━━ ITEM YANG DITAMPILKAN

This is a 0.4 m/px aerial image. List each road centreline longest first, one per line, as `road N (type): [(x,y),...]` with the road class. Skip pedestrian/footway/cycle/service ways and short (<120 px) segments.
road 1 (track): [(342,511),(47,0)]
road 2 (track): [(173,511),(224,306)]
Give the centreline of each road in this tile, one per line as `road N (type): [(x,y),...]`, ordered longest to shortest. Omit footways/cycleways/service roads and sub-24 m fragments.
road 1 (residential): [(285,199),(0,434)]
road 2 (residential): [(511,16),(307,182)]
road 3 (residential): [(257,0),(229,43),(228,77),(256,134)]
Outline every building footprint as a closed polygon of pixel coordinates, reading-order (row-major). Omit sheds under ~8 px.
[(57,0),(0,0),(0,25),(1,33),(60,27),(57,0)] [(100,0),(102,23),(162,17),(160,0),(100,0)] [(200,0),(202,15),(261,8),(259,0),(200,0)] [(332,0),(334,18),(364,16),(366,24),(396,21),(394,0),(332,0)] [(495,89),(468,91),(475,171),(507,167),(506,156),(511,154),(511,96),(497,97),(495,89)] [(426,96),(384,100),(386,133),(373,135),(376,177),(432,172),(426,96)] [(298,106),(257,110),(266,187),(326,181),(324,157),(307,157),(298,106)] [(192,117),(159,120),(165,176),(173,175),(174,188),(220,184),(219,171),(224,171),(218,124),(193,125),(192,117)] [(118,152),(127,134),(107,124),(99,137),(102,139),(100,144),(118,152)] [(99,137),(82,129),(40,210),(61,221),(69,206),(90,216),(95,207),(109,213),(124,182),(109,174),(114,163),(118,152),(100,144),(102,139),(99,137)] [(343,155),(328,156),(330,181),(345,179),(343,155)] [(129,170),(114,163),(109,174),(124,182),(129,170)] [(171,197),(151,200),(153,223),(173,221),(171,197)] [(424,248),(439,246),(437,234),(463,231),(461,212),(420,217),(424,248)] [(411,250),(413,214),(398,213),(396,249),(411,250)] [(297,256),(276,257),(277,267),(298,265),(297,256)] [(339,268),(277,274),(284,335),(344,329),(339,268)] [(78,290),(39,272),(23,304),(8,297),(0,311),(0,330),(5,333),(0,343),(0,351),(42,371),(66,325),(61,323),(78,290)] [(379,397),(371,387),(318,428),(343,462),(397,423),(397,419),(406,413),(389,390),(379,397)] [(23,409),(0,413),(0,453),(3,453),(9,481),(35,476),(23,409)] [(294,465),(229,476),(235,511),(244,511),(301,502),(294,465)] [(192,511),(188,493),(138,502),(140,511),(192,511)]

━━━━

* TUGAS YANG DIKERJAKAN: Perbarui semua item di atas dengan mengganti "centreline" menjadi "center line", lalu tuliskan kembali seluruhnya tanpa perubahan lain.

* JAWABAN DI BAWAH:
This is a 0.4 m/px aerial image. List each road center line longest first, one per line, as `road N (type): [(x,y),...]` with the road class. Skip pedestrian/footway/cycle/service ways and short (<120 px) segments.
road 1 (track): [(342,511),(47,0)]
road 2 (track): [(173,511),(224,306)]
Give the center line of each road in this tile, one per line as `road N (type): [(x,y),...]`, ordered longest to shortest. Omit footways/cycleways/service roads and sub-24 m fragments.
road 1 (residential): [(285,199),(0,434)]
road 2 (residential): [(511,16),(307,182)]
road 3 (residential): [(257,0),(229,43),(228,77),(256,134)]
Outline every building footprint as a closed polygon of pixel coordinates, reading-order (row-major). Omit sheds under ~8 px.
[(57,0),(0,0),(0,25),(1,33),(60,27),(57,0)] [(100,0),(102,23),(162,17),(160,0),(100,0)] [(200,0),(202,15),(261,8),(259,0),(200,0)] [(332,0),(334,18),(364,16),(366,24),(396,21),(394,0),(332,0)] [(495,89),(468,91),(475,171),(507,167),(506,156),(511,154),(511,96),(497,97),(495,89)] [(426,96),(384,100),(386,133),(373,135),(376,177),(432,172),(426,96)] [(298,106),(257,110),(266,187),(326,181),(324,157),(307,157),(298,106)] [(192,117),(159,120),(165,176),(173,175),(174,188),(220,184),(219,171),(224,171),(218,124),(193,125),(192,117)] [(118,152),(127,134),(107,124),(99,137),(102,139),(100,144),(118,152)] [(99,137),(82,129),(40,210),(61,221),(69,206),(90,216),(95,207),(109,213),(124,182),(109,174),(114,163),(118,152),(100,144),(102,139),(99,137)] [(343,155),(328,156),(330,181),(345,179),(343,155)] [(129,170),(114,163),(109,174),(124,182),(129,170)] [(171,197),(151,200),(153,223),(173,221),(171,197)] [(424,248),(439,246),(437,234),(463,231),(461,212),(420,217),(424,248)] [(411,250),(413,214),(398,213),(396,249),(411,250)] [(297,256),(276,257),(277,267),(298,265),(297,256)] [(339,268),(277,274),(284,335),(344,329),(339,268)] [(78,290),(39,272),(23,304),(8,297),(0,311),(0,330),(5,333),(0,343),(0,351),(42,371),(66,325),(61,323),(78,290)] [(379,397),(371,387),(318,428),(343,462),(397,423),(397,419),(406,413),(389,390),(379,397)] [(23,409),(0,413),(0,453),(3,453),(9,481),(35,476),(23,409)] [(294,465),(229,476),(235,511),(244,511),(301,502),(294,465)] [(192,511),(188,493),(138,502),(140,511),(192,511)]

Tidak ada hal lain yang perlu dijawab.